Data to examine:
=-=-=
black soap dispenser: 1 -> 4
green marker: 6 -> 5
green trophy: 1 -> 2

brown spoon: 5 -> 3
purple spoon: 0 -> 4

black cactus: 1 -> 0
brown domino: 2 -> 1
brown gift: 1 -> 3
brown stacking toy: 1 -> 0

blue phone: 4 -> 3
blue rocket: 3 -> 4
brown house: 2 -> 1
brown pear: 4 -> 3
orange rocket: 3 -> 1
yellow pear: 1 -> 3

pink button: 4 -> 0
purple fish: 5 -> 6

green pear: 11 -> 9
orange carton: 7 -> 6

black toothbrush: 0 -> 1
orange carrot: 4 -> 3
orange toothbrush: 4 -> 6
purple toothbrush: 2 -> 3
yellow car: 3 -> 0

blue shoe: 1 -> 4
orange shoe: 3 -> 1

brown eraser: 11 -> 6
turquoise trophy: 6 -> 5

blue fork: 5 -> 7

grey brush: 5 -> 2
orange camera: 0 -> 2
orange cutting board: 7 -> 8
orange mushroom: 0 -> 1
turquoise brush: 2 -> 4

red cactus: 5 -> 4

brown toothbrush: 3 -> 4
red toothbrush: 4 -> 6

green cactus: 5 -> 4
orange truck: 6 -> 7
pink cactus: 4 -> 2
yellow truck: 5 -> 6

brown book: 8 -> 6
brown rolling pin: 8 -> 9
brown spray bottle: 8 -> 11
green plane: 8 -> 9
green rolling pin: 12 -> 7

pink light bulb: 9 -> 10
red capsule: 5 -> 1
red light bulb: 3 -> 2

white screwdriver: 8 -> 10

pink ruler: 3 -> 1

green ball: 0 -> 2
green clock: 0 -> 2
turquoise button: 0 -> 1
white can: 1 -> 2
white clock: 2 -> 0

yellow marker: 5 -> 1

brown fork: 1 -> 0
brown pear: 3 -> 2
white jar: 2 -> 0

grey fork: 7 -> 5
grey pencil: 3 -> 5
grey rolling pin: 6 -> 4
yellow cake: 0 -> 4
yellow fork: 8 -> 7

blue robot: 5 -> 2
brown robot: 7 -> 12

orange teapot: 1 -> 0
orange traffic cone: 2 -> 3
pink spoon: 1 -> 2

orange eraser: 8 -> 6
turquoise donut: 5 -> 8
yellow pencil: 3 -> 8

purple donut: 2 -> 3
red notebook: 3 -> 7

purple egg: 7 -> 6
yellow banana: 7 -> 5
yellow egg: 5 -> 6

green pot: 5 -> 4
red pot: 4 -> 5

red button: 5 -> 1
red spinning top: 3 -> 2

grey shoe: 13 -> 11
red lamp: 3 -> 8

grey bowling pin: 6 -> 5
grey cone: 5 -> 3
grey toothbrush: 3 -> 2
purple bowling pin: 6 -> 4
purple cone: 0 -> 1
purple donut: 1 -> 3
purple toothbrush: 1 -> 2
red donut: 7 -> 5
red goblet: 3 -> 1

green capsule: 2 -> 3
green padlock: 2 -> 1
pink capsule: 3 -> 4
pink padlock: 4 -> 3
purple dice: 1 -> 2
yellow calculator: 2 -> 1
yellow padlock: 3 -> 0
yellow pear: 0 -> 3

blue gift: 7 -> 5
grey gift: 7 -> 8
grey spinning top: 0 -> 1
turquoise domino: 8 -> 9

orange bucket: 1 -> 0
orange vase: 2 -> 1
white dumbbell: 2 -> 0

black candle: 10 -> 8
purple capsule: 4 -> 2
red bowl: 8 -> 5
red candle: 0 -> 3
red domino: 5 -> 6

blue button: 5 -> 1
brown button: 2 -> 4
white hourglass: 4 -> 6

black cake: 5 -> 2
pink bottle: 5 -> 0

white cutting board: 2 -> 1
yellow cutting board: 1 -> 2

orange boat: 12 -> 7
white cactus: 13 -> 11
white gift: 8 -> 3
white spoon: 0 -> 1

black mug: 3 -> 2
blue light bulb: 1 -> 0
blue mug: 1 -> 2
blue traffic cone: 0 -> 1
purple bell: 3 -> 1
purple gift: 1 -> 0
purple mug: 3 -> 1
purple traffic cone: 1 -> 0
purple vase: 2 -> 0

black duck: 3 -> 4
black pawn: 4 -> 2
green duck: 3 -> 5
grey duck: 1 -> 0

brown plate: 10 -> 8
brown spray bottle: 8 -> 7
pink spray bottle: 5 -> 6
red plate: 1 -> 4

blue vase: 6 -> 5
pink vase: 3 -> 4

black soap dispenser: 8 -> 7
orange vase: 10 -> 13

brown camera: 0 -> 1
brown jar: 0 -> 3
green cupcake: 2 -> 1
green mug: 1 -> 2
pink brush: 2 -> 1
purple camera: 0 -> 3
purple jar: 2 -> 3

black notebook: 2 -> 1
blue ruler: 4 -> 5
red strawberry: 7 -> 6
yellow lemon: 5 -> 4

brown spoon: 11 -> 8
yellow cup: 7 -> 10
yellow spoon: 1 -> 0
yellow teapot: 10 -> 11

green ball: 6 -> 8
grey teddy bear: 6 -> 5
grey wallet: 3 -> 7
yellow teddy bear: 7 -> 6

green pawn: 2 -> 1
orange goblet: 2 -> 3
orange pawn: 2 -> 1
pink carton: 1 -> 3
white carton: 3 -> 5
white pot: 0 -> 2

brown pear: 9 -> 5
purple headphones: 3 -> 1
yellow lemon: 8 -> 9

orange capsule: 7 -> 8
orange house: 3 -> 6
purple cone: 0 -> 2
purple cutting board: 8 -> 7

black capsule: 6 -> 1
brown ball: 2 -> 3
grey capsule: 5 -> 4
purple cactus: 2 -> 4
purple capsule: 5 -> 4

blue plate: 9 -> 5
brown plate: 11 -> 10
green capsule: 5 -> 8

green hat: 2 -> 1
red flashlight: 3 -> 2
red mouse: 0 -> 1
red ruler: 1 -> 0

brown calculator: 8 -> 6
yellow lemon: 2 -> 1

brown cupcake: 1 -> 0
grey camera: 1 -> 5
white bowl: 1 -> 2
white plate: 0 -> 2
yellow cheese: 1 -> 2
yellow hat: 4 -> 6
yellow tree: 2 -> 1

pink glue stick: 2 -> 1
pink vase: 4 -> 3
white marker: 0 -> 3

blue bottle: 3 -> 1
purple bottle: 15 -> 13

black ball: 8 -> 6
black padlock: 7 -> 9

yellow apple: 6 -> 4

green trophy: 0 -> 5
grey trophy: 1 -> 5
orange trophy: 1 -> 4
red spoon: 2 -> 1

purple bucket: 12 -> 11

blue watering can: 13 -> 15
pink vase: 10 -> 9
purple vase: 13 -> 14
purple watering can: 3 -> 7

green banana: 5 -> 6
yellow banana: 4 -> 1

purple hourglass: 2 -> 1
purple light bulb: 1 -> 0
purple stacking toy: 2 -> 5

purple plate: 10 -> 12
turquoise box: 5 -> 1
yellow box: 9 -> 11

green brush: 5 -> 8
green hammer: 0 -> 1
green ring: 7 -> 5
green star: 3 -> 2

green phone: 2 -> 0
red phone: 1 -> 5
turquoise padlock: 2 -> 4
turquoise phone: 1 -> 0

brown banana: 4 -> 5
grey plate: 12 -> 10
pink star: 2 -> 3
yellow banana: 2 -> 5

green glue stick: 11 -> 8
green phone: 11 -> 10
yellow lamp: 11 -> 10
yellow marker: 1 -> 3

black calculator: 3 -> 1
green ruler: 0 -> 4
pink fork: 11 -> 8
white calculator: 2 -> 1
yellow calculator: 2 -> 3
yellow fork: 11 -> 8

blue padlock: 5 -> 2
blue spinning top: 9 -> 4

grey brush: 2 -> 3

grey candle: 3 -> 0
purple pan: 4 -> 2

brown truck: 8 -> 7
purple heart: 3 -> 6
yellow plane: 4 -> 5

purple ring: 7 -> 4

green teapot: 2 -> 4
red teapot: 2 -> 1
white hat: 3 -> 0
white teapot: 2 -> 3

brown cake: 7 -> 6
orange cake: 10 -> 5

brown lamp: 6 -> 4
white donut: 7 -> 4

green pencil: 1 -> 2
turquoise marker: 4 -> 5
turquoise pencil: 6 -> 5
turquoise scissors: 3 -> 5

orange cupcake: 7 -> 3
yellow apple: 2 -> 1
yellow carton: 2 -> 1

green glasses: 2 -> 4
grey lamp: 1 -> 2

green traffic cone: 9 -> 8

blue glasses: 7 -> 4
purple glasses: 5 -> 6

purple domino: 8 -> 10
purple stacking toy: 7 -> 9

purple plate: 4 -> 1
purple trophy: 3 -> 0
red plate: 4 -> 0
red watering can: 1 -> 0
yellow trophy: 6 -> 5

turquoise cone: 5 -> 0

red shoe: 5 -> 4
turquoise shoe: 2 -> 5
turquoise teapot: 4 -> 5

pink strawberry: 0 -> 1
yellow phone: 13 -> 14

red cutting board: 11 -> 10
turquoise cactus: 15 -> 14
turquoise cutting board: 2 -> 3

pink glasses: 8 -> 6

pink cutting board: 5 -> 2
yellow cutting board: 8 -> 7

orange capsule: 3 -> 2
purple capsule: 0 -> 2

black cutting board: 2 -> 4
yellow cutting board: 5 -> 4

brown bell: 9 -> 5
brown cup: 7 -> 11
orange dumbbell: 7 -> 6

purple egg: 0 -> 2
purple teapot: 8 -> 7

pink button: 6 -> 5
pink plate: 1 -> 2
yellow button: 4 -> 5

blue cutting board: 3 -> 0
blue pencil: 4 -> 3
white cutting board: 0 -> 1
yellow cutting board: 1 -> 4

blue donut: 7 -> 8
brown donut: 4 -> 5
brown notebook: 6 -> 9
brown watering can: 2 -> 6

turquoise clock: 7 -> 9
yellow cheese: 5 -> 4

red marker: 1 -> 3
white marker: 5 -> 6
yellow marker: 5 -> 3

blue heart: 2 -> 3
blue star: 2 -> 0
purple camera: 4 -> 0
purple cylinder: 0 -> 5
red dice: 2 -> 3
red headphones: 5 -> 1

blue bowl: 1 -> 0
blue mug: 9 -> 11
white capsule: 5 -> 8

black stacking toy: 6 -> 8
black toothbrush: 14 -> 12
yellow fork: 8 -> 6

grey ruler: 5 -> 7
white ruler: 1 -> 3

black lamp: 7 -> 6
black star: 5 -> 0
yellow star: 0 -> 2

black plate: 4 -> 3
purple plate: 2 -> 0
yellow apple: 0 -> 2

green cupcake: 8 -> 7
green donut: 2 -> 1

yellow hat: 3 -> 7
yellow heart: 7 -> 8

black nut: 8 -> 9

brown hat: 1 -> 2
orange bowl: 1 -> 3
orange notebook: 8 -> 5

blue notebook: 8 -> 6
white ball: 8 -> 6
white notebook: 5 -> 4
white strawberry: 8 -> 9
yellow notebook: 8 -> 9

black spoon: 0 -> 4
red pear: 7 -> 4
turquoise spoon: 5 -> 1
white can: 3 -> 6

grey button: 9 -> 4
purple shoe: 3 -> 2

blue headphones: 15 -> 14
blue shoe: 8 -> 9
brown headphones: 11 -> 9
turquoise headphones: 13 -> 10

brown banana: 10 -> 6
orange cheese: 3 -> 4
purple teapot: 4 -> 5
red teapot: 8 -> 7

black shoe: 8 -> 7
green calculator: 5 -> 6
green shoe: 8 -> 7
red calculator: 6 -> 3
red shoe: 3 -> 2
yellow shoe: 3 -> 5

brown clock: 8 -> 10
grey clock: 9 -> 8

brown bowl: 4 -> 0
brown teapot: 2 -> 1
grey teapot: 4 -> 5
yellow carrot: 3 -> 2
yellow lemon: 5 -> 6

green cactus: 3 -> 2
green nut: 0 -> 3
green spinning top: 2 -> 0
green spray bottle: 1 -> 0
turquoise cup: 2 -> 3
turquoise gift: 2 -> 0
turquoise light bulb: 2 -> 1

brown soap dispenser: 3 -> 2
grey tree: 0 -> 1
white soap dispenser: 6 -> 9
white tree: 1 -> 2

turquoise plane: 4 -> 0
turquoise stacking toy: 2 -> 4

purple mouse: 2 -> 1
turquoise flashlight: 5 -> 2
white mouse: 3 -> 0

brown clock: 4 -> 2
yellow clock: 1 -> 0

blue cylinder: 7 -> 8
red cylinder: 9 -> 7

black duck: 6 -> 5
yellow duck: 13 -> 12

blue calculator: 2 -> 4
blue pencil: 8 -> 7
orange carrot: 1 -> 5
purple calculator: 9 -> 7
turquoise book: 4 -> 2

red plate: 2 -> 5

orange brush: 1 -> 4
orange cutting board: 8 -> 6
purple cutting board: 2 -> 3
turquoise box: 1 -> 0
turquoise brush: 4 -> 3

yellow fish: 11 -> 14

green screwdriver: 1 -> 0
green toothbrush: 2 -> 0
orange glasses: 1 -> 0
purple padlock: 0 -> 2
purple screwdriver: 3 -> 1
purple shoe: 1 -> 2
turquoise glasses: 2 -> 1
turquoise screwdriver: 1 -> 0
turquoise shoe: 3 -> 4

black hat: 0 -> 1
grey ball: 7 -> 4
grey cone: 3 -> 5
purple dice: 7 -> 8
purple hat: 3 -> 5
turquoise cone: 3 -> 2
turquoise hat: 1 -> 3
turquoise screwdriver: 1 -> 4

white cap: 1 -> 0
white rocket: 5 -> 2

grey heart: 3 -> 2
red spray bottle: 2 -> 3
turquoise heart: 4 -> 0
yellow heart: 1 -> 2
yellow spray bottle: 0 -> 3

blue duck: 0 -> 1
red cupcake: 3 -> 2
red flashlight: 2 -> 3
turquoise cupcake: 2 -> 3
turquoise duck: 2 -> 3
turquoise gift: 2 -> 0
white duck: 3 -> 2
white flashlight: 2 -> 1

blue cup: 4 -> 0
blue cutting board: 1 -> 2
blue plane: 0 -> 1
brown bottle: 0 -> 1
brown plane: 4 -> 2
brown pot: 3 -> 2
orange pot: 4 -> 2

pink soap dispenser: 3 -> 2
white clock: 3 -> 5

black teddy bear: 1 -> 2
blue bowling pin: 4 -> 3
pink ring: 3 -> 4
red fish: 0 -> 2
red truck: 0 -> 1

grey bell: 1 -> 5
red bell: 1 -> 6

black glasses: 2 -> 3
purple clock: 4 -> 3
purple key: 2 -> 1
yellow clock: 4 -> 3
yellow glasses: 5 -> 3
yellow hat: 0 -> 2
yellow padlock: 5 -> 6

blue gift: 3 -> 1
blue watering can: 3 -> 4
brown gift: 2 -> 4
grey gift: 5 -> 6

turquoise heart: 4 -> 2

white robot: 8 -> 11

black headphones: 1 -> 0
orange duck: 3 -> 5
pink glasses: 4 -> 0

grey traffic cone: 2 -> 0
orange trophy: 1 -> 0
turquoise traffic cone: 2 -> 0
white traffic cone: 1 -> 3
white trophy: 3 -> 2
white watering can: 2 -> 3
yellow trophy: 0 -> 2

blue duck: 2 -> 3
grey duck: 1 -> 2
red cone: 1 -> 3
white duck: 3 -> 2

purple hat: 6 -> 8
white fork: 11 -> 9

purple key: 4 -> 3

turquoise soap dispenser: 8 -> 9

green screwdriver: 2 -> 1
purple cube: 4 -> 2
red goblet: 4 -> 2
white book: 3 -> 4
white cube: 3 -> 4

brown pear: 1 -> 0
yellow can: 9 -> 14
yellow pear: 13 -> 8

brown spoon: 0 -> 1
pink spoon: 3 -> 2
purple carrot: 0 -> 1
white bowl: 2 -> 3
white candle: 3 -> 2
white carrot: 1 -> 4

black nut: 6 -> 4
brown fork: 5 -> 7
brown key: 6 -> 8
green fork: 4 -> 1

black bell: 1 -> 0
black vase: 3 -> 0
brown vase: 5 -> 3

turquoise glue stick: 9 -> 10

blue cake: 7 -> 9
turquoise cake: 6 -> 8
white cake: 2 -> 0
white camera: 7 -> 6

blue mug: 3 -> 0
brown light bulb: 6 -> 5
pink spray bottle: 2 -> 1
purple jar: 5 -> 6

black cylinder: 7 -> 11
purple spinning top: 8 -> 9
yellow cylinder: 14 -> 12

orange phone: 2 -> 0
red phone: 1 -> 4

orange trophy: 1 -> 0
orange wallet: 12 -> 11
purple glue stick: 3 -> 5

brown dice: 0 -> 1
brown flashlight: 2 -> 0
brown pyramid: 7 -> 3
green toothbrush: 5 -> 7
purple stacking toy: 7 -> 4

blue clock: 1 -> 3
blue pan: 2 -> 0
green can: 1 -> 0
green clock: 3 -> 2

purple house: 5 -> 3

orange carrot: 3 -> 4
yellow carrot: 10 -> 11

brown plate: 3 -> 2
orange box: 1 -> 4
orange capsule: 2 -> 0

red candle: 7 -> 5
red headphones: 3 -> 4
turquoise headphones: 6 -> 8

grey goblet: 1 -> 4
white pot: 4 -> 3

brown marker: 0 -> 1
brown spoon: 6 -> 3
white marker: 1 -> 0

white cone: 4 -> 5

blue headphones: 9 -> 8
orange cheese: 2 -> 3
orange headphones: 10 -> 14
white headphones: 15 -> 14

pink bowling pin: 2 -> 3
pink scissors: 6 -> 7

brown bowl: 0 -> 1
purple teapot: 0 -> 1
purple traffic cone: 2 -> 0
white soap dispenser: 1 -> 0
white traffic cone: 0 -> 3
=-=-=
In the entries above, find the line with "grey gift: 7 -> 8" and the line with "green mug: 1 -> 2", then restate word for word both of them and every line between, with nothing more.

Problem solution:
grey gift: 7 -> 8
grey spinning top: 0 -> 1
turquoise domino: 8 -> 9

orange bucket: 1 -> 0
orange vase: 2 -> 1
white dumbbell: 2 -> 0

black candle: 10 -> 8
purple capsule: 4 -> 2
red bowl: 8 -> 5
red candle: 0 -> 3
red domino: 5 -> 6

blue button: 5 -> 1
brown button: 2 -> 4
white hourglass: 4 -> 6

black cake: 5 -> 2
pink bottle: 5 -> 0

white cutting board: 2 -> 1
yellow cutting board: 1 -> 2

orange boat: 12 -> 7
white cactus: 13 -> 11
white gift: 8 -> 3
white spoon: 0 -> 1

black mug: 3 -> 2
blue light bulb: 1 -> 0
blue mug: 1 -> 2
blue traffic cone: 0 -> 1
purple bell: 3 -> 1
purple gift: 1 -> 0
purple mug: 3 -> 1
purple traffic cone: 1 -> 0
purple vase: 2 -> 0

black duck: 3 -> 4
black pawn: 4 -> 2
green duck: 3 -> 5
grey duck: 1 -> 0

brown plate: 10 -> 8
brown spray bottle: 8 -> 7
pink spray bottle: 5 -> 6
red plate: 1 -> 4

blue vase: 6 -> 5
pink vase: 3 -> 4

black soap dispenser: 8 -> 7
orange vase: 10 -> 13

brown camera: 0 -> 1
brown jar: 0 -> 3
green cupcake: 2 -> 1
green mug: 1 -> 2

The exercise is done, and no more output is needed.